(Provided records)

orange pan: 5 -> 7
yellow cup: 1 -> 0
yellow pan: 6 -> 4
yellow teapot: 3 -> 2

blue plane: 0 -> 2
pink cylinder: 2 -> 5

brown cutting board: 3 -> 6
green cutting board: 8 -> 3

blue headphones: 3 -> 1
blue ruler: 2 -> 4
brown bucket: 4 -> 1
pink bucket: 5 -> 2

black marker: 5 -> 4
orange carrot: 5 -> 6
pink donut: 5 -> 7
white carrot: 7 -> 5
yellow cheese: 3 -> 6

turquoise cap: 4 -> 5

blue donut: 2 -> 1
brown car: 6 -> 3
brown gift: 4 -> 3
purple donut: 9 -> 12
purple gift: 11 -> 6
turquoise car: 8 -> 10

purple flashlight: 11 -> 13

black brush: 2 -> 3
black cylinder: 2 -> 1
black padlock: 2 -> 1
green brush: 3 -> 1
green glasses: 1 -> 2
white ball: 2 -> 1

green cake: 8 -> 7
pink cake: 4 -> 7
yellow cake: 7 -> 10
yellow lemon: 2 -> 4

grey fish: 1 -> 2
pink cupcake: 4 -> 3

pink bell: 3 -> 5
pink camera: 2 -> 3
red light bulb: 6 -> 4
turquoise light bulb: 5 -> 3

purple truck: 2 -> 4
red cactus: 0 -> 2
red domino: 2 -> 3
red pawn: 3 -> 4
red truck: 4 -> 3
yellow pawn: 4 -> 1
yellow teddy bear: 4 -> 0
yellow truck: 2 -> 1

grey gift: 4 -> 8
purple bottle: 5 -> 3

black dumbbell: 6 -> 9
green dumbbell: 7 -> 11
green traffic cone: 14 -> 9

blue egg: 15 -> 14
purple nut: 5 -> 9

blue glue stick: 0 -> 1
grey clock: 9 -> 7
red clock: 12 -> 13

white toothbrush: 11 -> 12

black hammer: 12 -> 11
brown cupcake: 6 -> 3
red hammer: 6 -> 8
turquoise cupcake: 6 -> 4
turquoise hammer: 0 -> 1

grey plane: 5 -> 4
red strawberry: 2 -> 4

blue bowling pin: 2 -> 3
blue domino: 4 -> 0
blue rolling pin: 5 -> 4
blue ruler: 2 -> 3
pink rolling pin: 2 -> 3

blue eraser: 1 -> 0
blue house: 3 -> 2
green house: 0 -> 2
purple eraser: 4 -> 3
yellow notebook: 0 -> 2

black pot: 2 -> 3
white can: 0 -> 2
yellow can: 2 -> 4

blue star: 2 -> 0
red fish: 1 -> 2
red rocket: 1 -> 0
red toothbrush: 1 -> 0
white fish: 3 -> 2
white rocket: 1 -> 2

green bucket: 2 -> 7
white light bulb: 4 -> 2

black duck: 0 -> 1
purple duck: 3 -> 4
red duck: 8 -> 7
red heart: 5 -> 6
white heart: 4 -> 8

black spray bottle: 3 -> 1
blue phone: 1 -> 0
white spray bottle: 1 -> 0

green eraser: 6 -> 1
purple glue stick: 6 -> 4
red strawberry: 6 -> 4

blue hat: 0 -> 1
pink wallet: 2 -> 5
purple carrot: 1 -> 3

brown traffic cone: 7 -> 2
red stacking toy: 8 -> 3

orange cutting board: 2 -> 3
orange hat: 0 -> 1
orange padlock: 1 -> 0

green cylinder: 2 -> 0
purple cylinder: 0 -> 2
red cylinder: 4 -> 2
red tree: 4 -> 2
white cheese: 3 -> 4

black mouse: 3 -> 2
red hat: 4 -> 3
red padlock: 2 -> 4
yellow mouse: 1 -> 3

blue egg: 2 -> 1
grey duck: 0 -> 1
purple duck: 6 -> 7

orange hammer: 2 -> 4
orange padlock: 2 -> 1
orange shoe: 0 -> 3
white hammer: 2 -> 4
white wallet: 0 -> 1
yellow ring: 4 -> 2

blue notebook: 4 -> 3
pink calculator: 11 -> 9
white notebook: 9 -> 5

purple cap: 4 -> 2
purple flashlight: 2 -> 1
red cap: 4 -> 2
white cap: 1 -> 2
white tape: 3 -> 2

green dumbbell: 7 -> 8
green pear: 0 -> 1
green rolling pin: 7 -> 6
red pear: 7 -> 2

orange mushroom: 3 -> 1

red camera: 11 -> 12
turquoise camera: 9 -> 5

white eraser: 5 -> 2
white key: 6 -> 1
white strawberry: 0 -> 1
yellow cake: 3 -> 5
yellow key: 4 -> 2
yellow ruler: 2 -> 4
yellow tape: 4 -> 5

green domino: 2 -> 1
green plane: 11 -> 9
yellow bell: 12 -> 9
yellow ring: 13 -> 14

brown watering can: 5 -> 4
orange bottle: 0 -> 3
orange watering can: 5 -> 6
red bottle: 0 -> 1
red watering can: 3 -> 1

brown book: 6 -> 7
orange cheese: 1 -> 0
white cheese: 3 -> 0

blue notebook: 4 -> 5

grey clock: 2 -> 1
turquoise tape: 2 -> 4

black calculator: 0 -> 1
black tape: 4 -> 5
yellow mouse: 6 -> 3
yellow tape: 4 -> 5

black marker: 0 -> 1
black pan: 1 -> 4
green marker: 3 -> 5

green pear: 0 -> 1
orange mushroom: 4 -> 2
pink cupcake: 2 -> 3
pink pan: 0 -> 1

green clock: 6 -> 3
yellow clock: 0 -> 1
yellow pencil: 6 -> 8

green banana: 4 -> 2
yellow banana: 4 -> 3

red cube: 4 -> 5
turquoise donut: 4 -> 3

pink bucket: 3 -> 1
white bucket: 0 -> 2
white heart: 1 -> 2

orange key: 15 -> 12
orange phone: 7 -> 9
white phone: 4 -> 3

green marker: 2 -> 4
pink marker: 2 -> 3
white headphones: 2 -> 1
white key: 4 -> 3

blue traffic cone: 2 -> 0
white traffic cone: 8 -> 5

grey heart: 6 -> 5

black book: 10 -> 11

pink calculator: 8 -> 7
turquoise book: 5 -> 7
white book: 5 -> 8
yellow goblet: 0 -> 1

(End Provided records)

Please, from the material above, copy only the lines from the line with "yellow truck: 2 -> 1" up to and including the line with "turquoise cupcake: 6 -> 4", exactly as written.

▶ **Solution**
yellow truck: 2 -> 1

grey gift: 4 -> 8
purple bottle: 5 -> 3

black dumbbell: 6 -> 9
green dumbbell: 7 -> 11
green traffic cone: 14 -> 9

blue egg: 15 -> 14
purple nut: 5 -> 9

blue glue stick: 0 -> 1
grey clock: 9 -> 7
red clock: 12 -> 13

white toothbrush: 11 -> 12

black hammer: 12 -> 11
brown cupcake: 6 -> 3
red hammer: 6 -> 8
turquoise cupcake: 6 -> 4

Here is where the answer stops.